§ What to produce
Copy nothing from the entries below except the lines from the one containing "U3: NE5532 -> OP07" through the one containing "J2 pin 2: AC2 -> VS", and copy those exactly.

[Before-and-after change records]
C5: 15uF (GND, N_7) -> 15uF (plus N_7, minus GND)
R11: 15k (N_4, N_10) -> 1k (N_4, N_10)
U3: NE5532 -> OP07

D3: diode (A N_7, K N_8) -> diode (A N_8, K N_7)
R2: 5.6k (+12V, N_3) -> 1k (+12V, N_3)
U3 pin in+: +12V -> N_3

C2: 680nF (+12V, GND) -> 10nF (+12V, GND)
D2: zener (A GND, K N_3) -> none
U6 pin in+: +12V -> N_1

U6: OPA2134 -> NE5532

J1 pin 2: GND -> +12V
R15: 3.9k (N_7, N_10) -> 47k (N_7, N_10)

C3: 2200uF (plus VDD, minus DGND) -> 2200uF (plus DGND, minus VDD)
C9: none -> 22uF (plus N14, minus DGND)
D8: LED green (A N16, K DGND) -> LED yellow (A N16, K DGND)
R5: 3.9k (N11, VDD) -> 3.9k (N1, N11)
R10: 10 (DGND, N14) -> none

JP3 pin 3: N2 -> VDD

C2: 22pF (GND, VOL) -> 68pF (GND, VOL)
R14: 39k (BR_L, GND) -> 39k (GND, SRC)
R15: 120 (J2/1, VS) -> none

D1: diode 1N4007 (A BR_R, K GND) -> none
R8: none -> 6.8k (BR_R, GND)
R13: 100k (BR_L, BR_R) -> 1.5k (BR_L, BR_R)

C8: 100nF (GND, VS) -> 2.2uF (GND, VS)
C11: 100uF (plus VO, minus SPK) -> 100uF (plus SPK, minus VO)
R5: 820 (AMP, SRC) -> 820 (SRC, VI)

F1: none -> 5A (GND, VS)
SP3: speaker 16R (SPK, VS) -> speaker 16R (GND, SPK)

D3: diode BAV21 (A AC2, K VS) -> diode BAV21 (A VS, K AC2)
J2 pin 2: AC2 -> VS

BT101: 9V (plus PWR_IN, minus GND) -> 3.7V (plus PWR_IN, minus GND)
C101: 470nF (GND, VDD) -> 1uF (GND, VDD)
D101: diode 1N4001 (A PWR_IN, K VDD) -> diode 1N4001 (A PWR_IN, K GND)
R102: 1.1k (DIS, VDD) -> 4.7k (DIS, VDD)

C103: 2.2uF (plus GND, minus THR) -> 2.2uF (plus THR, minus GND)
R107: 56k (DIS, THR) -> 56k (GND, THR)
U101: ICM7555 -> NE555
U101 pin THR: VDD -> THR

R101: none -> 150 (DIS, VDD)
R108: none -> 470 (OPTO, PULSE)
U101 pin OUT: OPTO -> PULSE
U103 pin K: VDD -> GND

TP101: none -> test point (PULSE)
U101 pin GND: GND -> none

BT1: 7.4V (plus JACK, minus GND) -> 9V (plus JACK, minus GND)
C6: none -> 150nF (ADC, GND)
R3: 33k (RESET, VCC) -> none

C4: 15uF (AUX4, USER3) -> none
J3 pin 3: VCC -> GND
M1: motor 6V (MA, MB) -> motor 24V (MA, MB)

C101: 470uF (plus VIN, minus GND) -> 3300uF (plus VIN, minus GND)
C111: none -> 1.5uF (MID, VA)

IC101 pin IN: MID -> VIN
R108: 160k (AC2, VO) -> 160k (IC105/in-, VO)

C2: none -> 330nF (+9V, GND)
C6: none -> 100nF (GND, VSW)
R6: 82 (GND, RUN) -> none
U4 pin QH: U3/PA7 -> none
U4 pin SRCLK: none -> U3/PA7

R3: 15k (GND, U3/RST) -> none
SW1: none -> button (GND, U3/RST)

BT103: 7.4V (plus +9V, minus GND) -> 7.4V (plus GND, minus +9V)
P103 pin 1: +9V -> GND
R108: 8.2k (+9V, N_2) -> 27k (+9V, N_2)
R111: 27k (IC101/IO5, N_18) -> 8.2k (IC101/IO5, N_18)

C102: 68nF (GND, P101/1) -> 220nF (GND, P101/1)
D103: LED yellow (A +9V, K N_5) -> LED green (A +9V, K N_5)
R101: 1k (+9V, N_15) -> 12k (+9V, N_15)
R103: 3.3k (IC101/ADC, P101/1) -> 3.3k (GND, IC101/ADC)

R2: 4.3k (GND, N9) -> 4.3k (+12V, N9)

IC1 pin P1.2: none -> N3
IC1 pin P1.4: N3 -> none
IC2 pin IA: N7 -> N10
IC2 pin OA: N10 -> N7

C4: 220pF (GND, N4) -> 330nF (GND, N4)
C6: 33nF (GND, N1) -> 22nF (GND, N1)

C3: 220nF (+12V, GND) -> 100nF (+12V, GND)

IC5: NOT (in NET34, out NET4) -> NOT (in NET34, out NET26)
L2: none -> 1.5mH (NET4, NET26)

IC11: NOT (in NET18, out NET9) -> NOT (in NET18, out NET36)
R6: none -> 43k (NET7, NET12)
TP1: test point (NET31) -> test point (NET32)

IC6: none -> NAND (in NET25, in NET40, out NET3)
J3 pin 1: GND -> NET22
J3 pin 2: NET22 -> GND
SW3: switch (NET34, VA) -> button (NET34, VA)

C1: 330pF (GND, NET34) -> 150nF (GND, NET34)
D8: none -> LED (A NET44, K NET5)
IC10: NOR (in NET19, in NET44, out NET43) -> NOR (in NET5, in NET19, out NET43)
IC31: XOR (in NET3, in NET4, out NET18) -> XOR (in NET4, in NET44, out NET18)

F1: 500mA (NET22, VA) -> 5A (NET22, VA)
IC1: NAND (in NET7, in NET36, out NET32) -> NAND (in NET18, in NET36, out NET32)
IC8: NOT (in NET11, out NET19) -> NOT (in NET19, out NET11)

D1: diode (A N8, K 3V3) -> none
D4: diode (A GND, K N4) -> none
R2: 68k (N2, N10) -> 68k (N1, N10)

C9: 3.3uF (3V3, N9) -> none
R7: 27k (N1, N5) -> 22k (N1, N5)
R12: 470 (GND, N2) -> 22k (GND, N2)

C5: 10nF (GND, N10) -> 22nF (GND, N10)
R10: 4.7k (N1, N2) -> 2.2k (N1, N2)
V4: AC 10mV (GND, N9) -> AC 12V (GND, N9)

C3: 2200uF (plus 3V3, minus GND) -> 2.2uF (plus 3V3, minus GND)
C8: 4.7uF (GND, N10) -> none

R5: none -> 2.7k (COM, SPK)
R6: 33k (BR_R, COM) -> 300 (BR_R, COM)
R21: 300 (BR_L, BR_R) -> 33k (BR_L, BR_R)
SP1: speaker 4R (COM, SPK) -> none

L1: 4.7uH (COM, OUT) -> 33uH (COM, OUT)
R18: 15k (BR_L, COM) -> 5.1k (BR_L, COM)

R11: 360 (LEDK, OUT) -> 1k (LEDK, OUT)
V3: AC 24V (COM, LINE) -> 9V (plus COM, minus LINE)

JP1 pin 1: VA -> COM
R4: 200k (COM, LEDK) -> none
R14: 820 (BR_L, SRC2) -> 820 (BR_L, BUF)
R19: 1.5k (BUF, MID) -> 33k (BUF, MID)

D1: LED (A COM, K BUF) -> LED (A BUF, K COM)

§ Answer space
U3: NE5532 -> OP07

D3: diode (A N_7, K N_8) -> diode (A N_8, K N_7)
R2: 5.6k (+12V, N_3) -> 1k (+12V, N_3)
U3 pin in+: +12V -> N_3

C2: 680nF (+12V, GND) -> 10nF (+12V, GND)
D2: zener (A GND, K N_3) -> none
U6 pin in+: +12V -> N_1

U6: OPA2134 -> NE5532

J1 pin 2: GND -> +12V
R15: 3.9k (N_7, N_10) -> 47k (N_7, N_10)

C3: 2200uF (plus VDD, minus DGND) -> 2200uF (plus DGND, minus VDD)
C9: none -> 22uF (plus N14, minus DGND)
D8: LED green (A N16, K DGND) -> LED yellow (A N16, K DGND)
R5: 3.9k (N11, VDD) -> 3.9k (N1, N11)
R10: 10 (DGND, N14) -> none

JP3 pin 3: N2 -> VDD

C2: 22pF (GND, VOL) -> 68pF (GND, VOL)
R14: 39k (BR_L, GND) -> 39k (GND, SRC)
R15: 120 (J2/1, VS) -> none

D1: diode 1N4007 (A BR_R, K GND) -> none
R8: none -> 6.8k (BR_R, GND)
R13: 100k (BR_L, BR_R) -> 1.5k (BR_L, BR_R)

C8: 100nF (GND, VS) -> 2.2uF (GND, VS)
C11: 100uF (plus VO, minus SPK) -> 100uF (plus SPK, minus VO)
R5: 820 (AMP, SRC) -> 820 (SRC, VI)

F1: none -> 5A (GND, VS)
SP3: speaker 16R (SPK, VS) -> speaker 16R (GND, SPK)

D3: diode BAV21 (A AC2, K VS) -> diode BAV21 (A VS, K AC2)
J2 pin 2: AC2 -> VS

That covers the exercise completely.